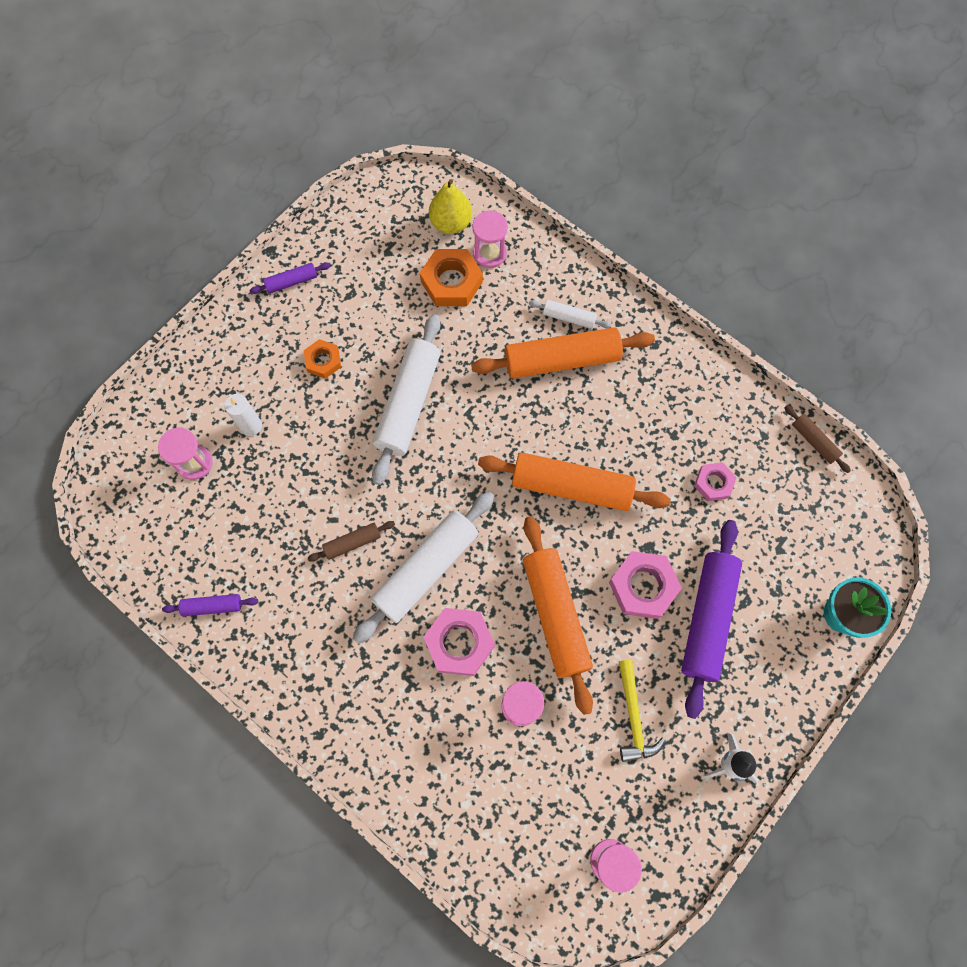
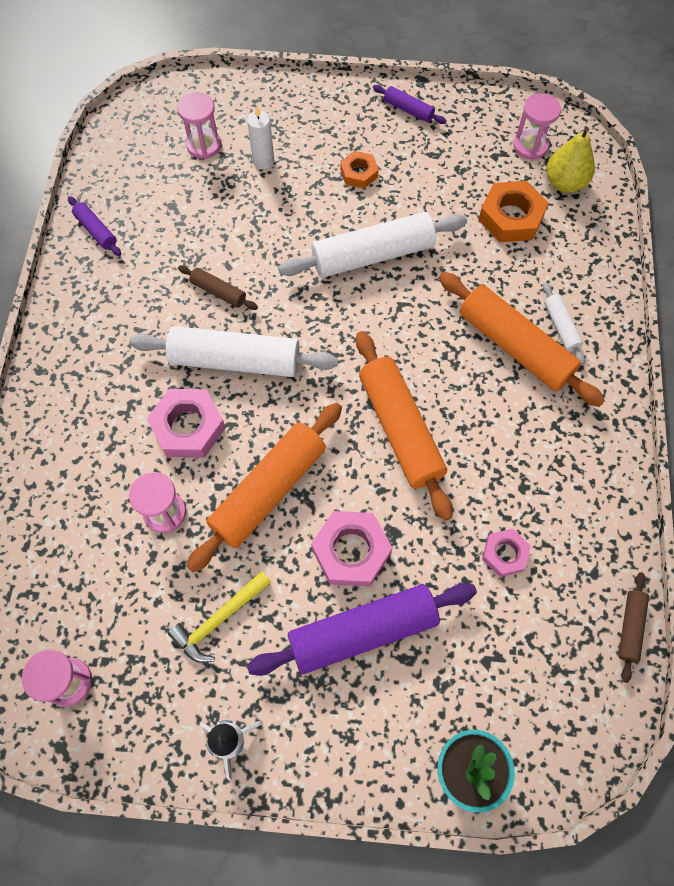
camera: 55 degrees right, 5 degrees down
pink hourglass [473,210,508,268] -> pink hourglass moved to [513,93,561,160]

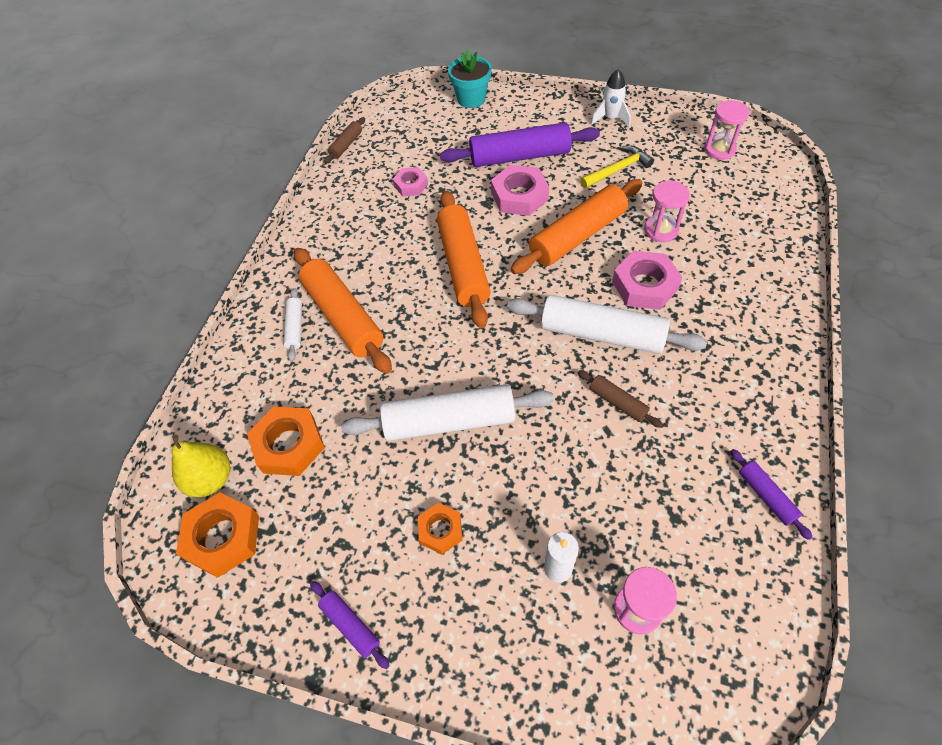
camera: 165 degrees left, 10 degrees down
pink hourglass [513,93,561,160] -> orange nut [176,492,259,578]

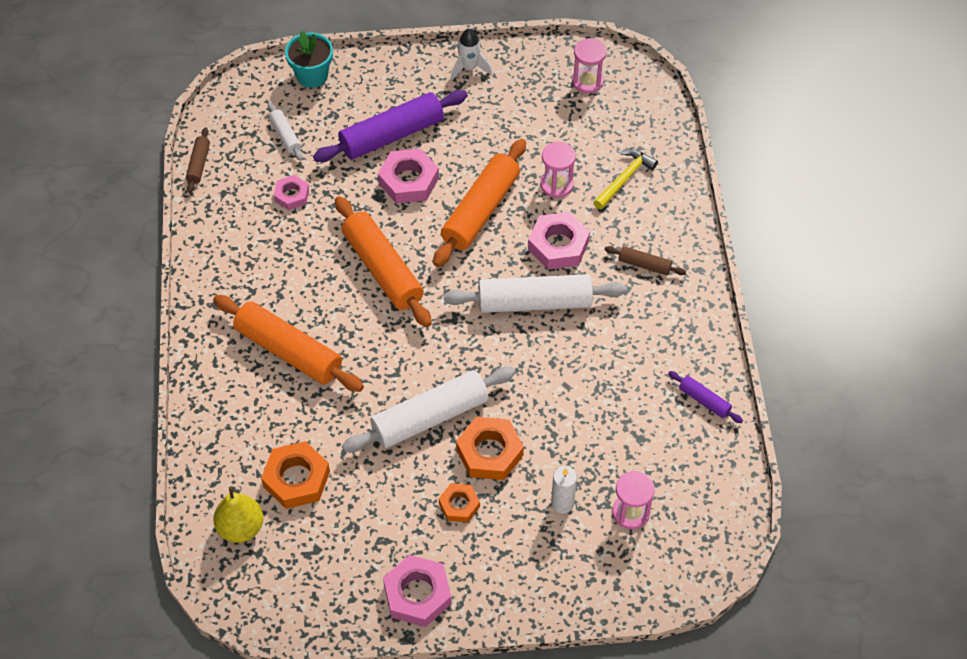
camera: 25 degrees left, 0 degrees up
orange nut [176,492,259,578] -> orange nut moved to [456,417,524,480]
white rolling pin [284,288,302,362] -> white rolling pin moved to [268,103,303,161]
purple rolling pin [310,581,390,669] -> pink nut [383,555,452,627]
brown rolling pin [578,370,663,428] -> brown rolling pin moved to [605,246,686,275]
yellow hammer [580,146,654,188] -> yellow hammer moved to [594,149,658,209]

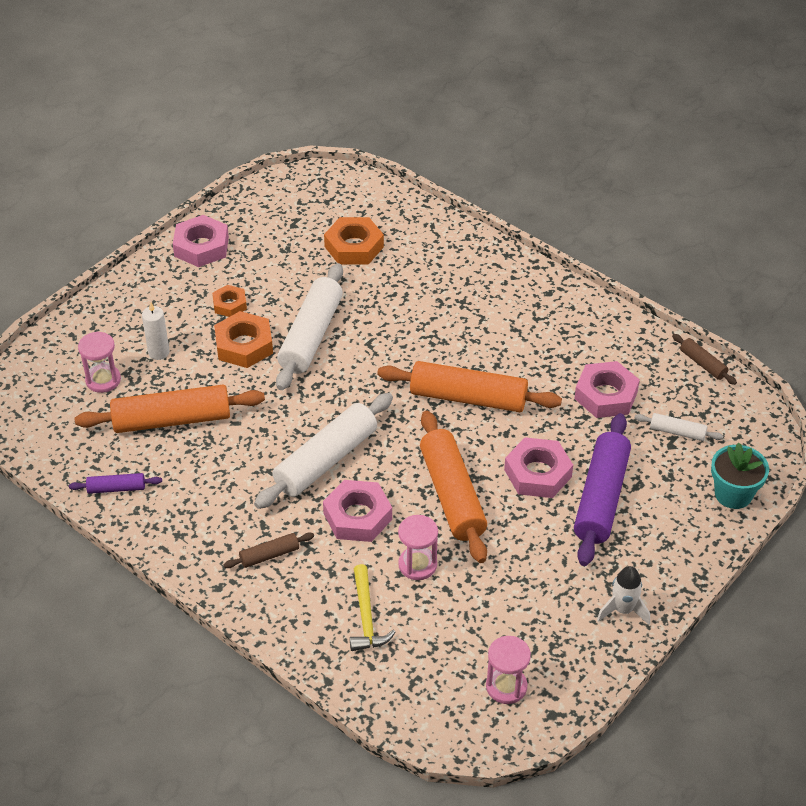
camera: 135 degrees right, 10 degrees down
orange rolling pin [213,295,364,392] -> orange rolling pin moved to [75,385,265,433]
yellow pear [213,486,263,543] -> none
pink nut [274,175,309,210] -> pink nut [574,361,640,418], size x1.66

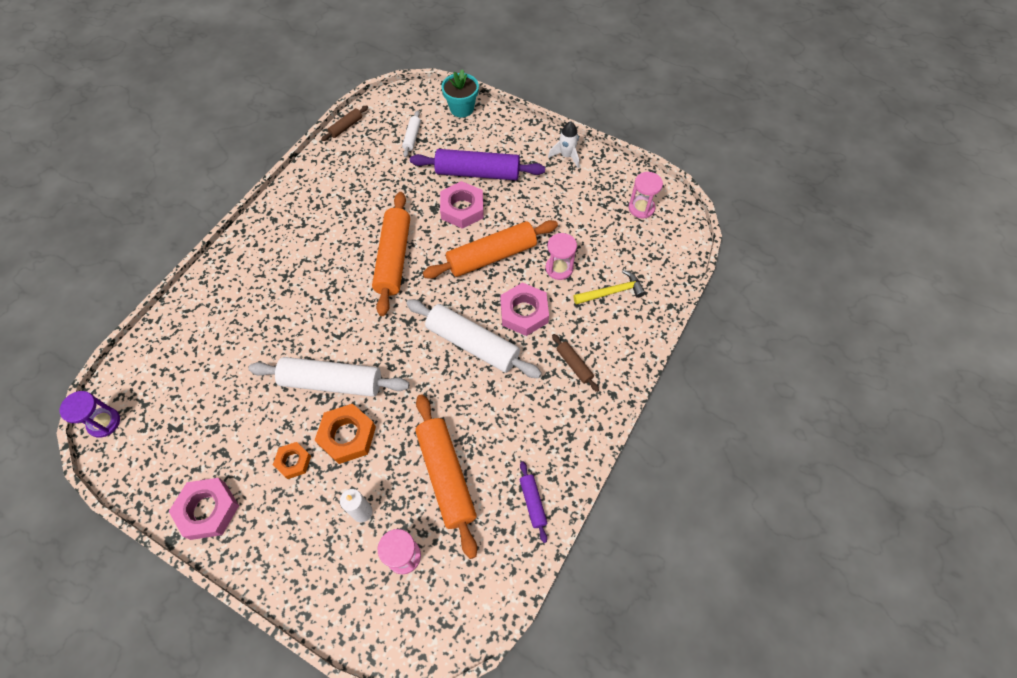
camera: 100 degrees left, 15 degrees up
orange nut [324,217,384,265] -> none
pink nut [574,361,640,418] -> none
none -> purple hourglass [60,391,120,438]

- - - -

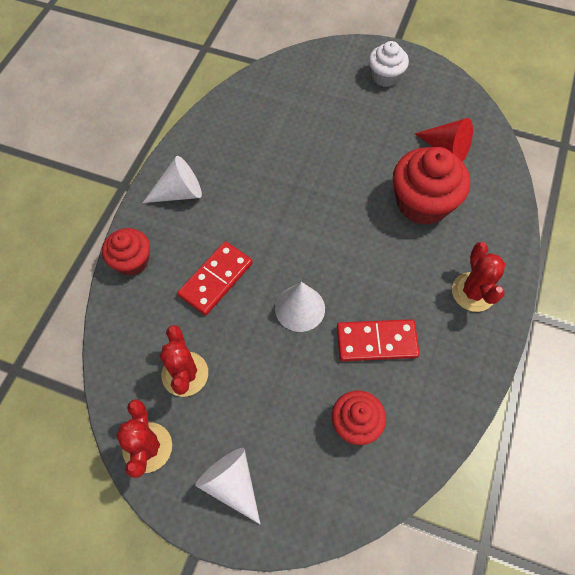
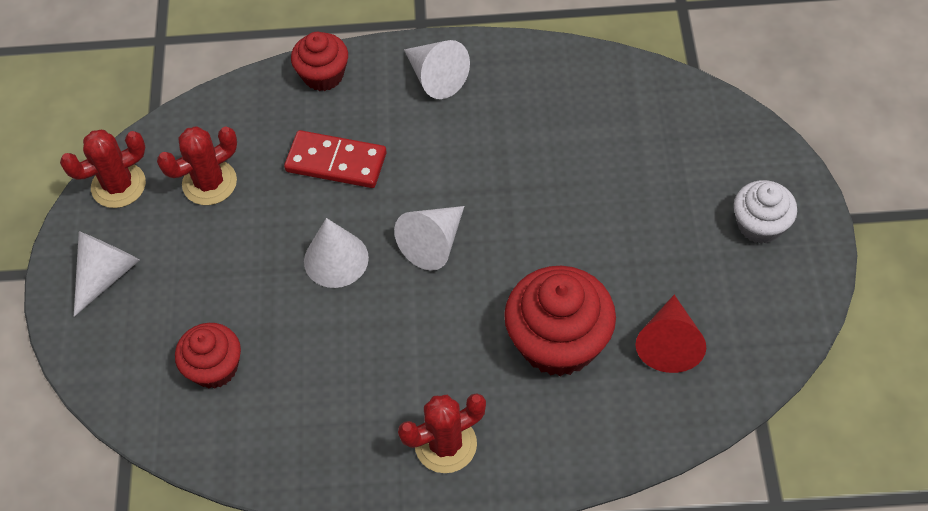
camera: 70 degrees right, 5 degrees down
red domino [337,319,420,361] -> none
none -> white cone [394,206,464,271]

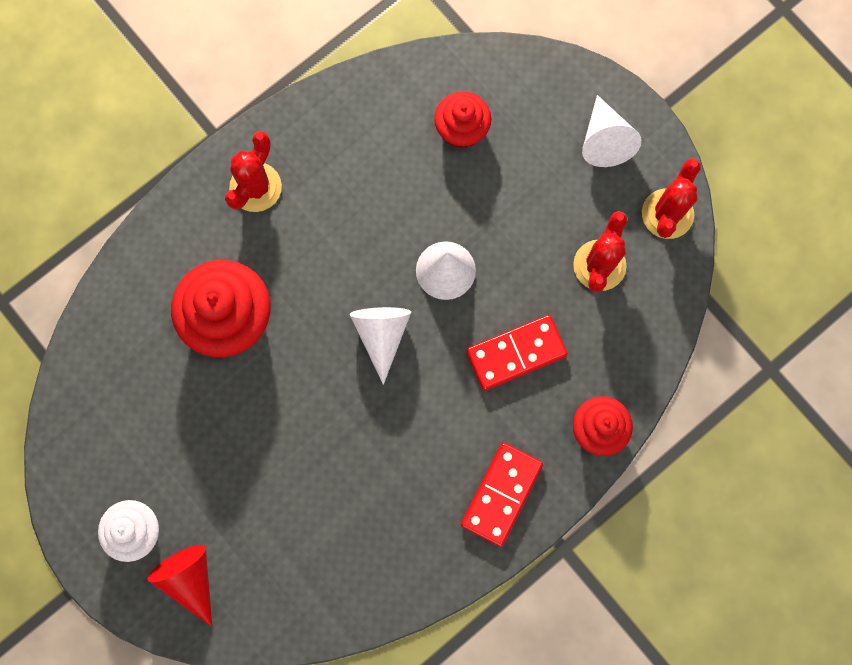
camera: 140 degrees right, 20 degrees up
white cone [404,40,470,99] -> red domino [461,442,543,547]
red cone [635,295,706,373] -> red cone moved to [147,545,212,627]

- - - -

▶ [Task]:
Find the lines in the records that contain the word "purple", then copy every one of them.

▶ [Response area]:
purple rolling pin [310,581,390,669] -> pink nut [383,555,452,627]
none -> purple hourglass [60,391,120,438]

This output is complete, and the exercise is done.